# Instructions for the task:
Find the word "DARK" in the data below and copy each line that holds it.

= = = =

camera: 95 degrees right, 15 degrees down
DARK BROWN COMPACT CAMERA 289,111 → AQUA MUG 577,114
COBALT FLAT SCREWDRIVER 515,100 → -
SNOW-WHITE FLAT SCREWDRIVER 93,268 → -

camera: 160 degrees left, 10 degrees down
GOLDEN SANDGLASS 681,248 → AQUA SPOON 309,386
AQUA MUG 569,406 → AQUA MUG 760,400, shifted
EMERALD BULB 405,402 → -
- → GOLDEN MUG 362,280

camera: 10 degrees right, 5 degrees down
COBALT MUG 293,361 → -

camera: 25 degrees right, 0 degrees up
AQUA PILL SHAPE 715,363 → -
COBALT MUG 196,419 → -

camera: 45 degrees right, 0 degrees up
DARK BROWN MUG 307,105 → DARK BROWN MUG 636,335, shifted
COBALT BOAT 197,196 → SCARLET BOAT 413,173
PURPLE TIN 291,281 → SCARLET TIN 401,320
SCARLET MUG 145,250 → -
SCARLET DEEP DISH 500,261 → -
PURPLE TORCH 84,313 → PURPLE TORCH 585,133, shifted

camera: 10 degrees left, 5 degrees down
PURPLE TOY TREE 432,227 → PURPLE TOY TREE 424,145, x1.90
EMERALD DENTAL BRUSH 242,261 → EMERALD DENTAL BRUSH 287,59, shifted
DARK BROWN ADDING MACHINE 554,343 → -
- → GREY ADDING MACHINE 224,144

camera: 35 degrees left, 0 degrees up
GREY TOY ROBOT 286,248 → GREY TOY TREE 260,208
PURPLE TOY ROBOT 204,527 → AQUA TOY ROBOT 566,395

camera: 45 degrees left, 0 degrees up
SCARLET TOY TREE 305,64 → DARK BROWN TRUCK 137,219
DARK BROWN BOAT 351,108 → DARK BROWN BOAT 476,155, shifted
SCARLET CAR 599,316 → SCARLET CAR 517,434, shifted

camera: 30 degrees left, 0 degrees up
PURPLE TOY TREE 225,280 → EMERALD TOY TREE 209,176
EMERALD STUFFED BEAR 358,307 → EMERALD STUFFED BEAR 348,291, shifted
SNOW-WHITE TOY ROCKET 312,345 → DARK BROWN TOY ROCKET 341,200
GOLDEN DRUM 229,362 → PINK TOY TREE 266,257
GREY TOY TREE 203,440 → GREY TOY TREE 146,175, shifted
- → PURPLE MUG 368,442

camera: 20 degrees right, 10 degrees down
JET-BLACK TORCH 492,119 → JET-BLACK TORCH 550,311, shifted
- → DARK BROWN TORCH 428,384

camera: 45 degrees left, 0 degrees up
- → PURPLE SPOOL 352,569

= = = =

# Answer for the task:
DARK BROWN COMPACT CAMERA 289,111 → AQUA MUG 577,114
DARK BROWN MUG 307,105 → DARK BROWN MUG 636,335, shifted
DARK BROWN ADDING MACHINE 554,343 → -
SCARLET TOY TREE 305,64 → DARK BROWN TRUCK 137,219
DARK BROWN BOAT 351,108 → DARK BROWN BOAT 476,155, shifted
SNOW-WHITE TOY ROCKET 312,345 → DARK BROWN TOY ROCKET 341,200
- → DARK BROWN TORCH 428,384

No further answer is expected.